» **STORED DATA**
= = = =

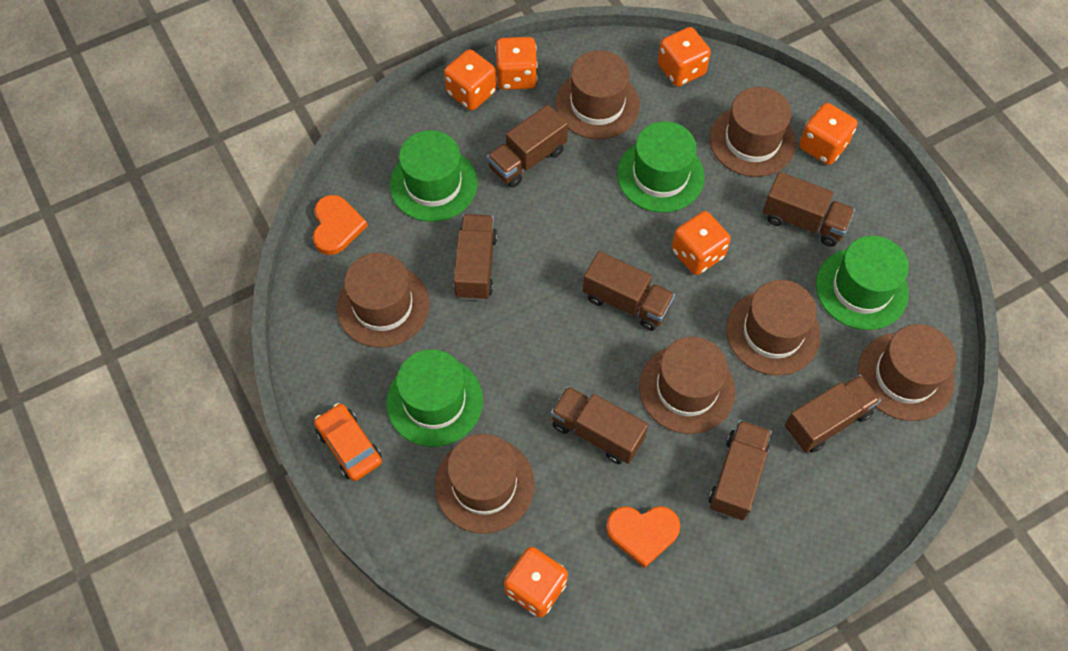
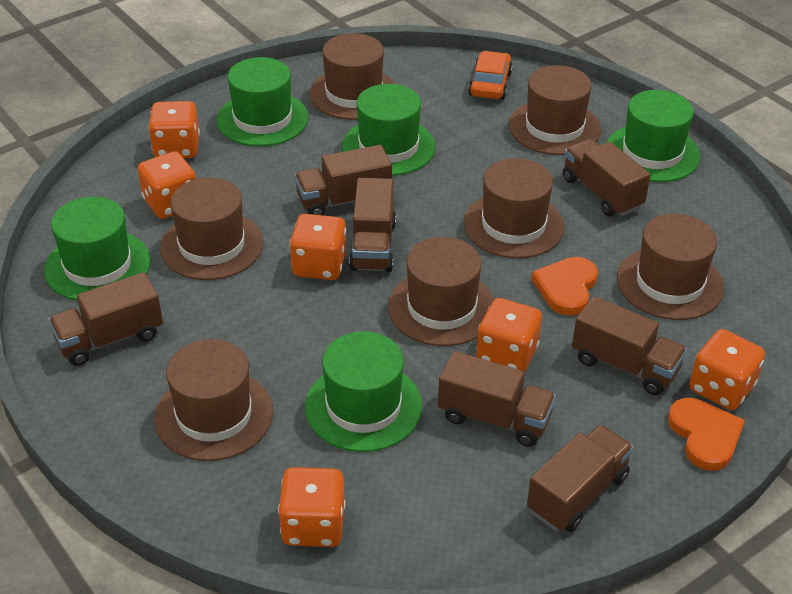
green hat: 4 -> 5

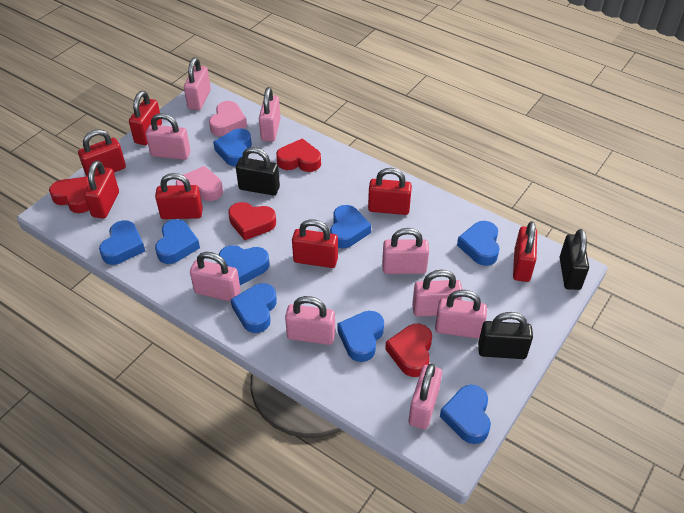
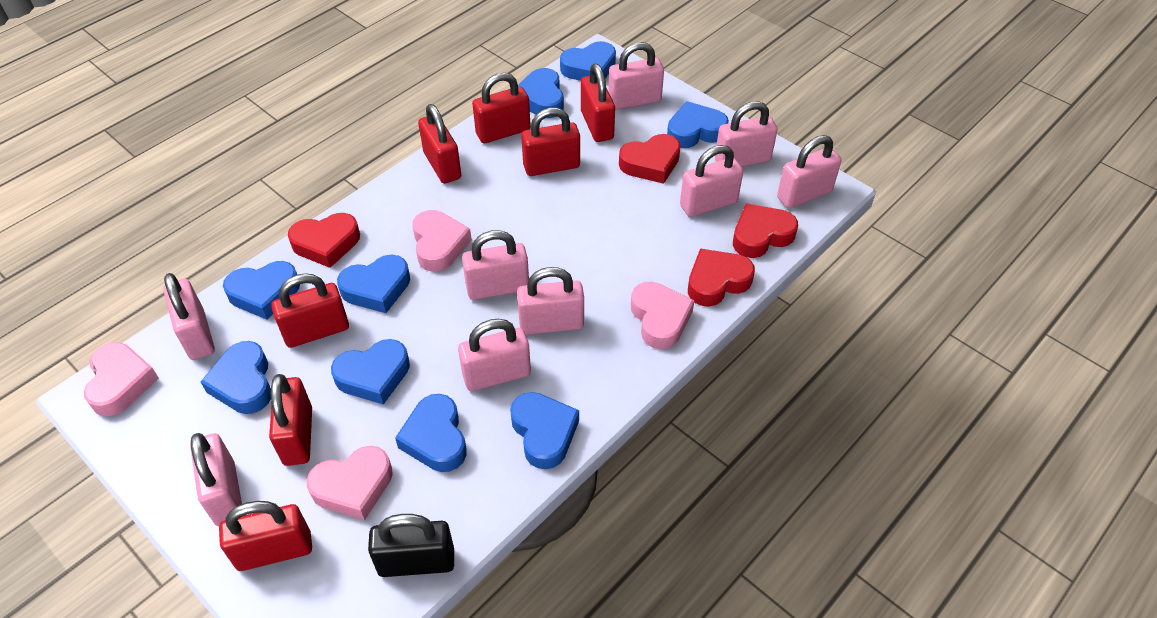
black padlock: 3 -> 1
pink heart: 2 -> 4

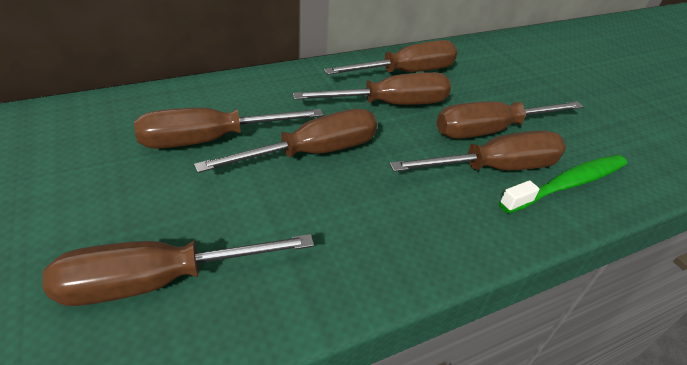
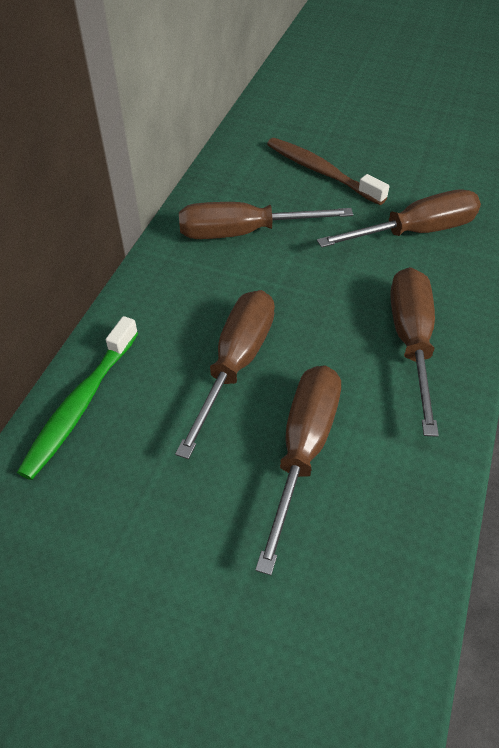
brown screwdriver: 7 -> 5
brown toothbrush: 0 -> 1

= = = =

» **EXERCISE AIM**
Excluding images, return all of the records above word for word.

» **SOLUTION FOR THIS EXERCISE**
green hat: 4 -> 5

black padlock: 3 -> 1
pink heart: 2 -> 4

brown screwdriver: 7 -> 5
brown toothbrush: 0 -> 1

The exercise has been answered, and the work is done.